Work instructions - An exact copy of the lines from the one containing "lime plate F1:F2" to the end of the records below is required, and nothing else.

(Object correspondence data)
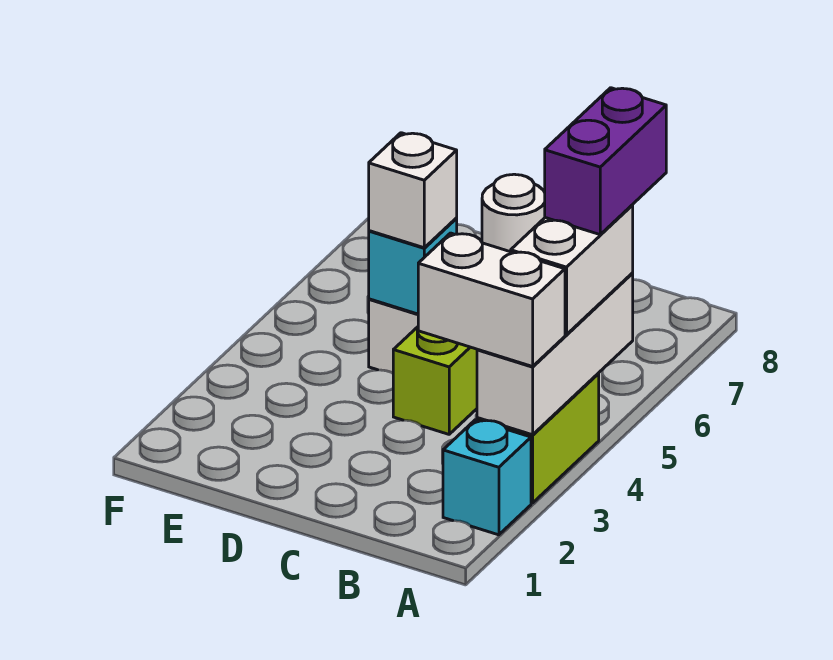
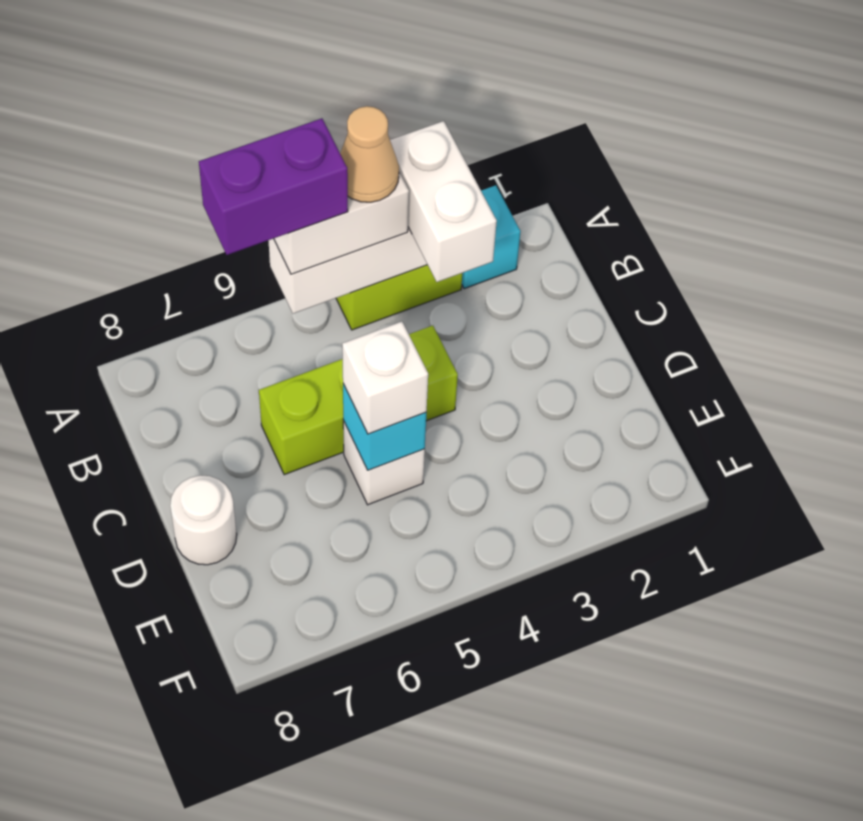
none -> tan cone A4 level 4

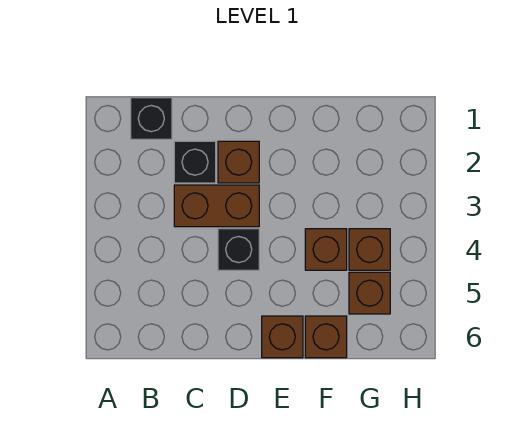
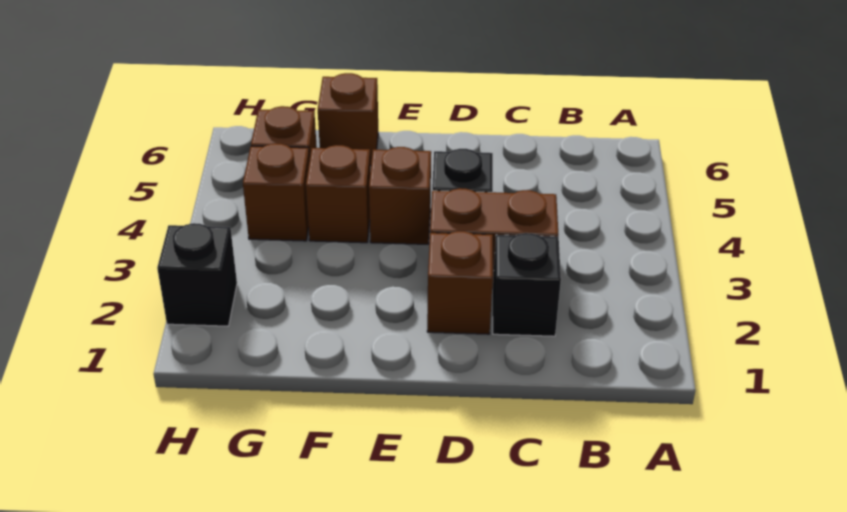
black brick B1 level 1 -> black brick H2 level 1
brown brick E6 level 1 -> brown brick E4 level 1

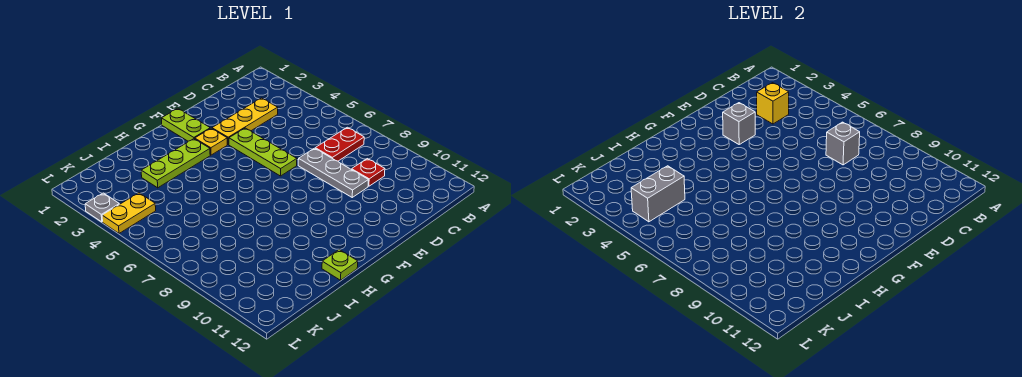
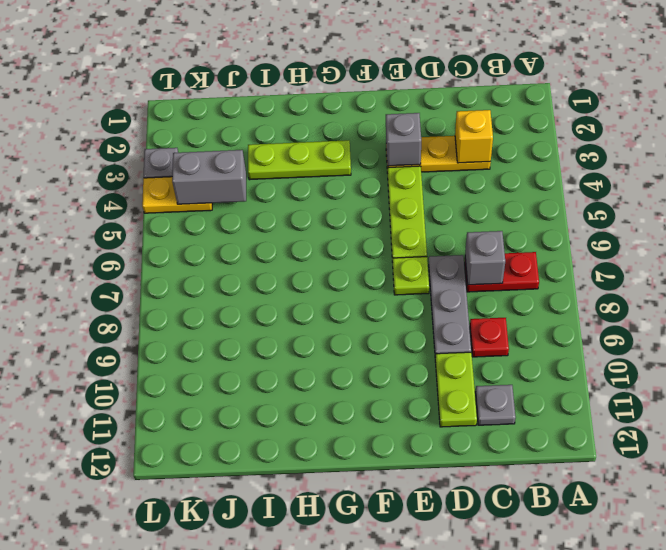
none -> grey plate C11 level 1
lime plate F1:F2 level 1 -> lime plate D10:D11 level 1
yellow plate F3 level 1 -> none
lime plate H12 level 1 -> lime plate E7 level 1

Task output -
lime plate F1:F2 level 1 -> lime plate D10:D11 level 1
yellow plate F3 level 1 -> none
lime plate H12 level 1 -> lime plate E7 level 1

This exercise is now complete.